EXERCISE BRIEF:
Exactly as written and without the pictures, output the entries below.

Top of INPUT MATERIAL

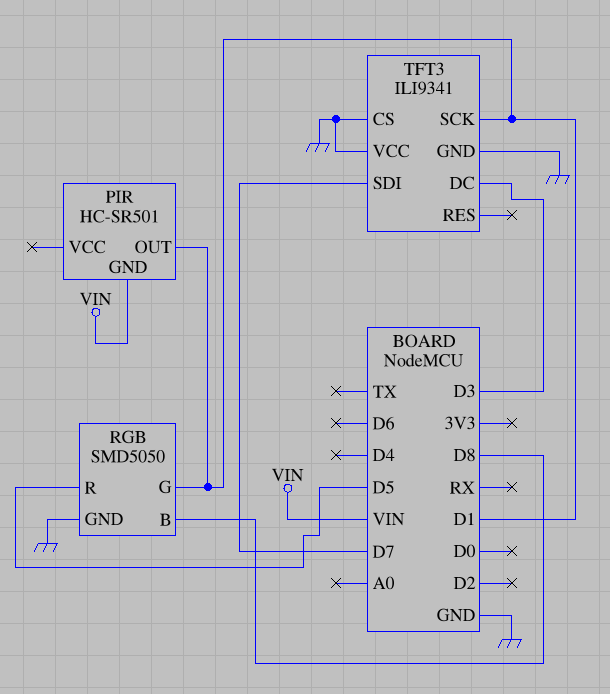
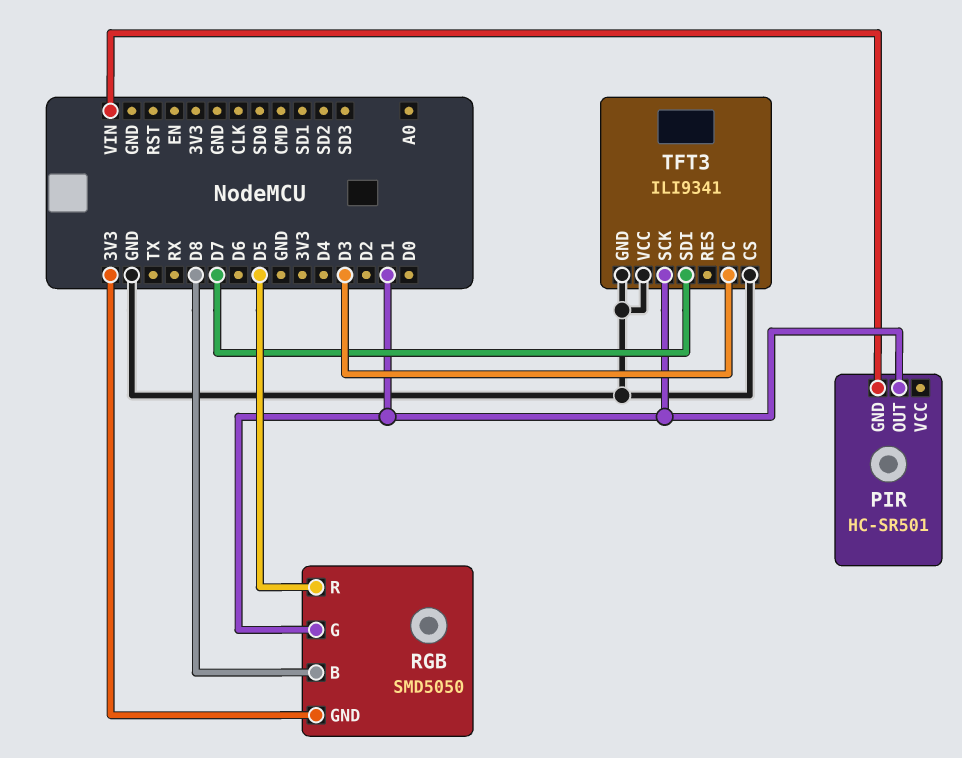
RGB pin GND: GND -> 3V3

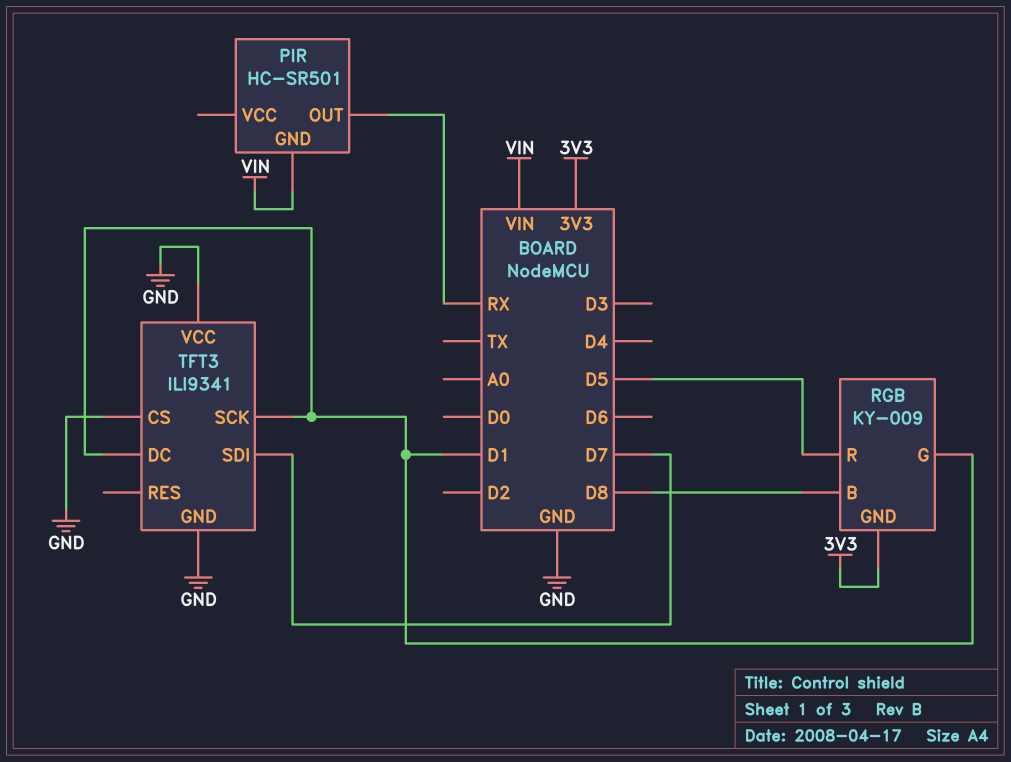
PIR pin OUT: D1 -> RX
RGB: SMD5050 -> KY-009
TFT3 pin DC: D3 -> D1

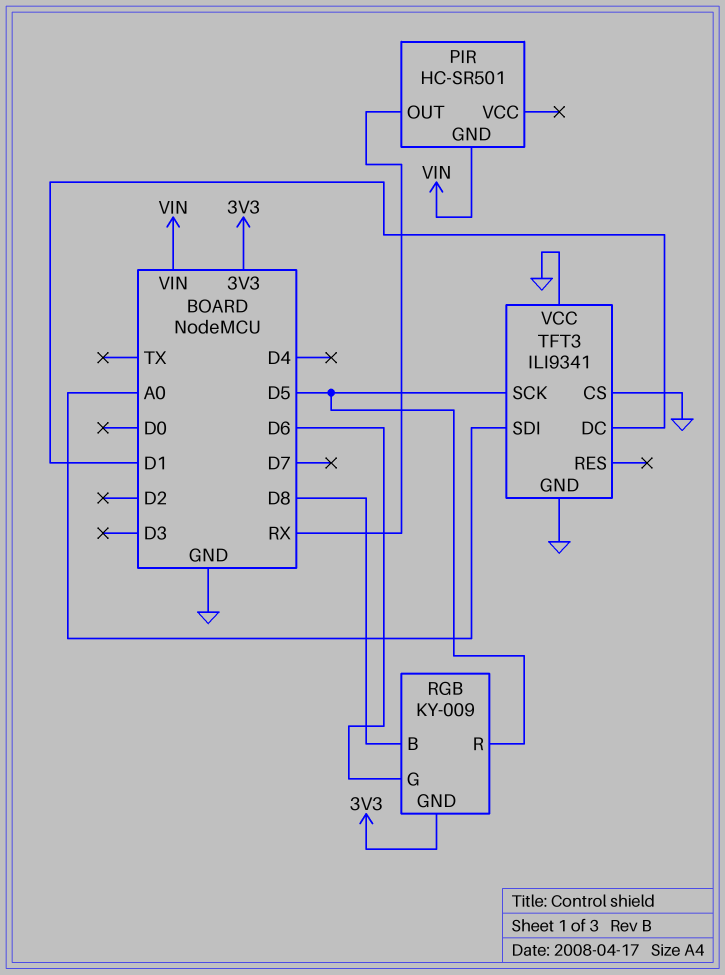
RGB pin G: D1 -> D6
TFT3 pin SCK: D1 -> D5
TFT3 pin SDI: D7 -> A0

Bottom of INPUT MATERIAL

SOLUTION:
RGB pin GND: GND -> 3V3

PIR pin OUT: D1 -> RX
RGB: SMD5050 -> KY-009
TFT3 pin DC: D3 -> D1

RGB pin G: D1 -> D6
TFT3 pin SCK: D1 -> D5
TFT3 pin SDI: D7 -> A0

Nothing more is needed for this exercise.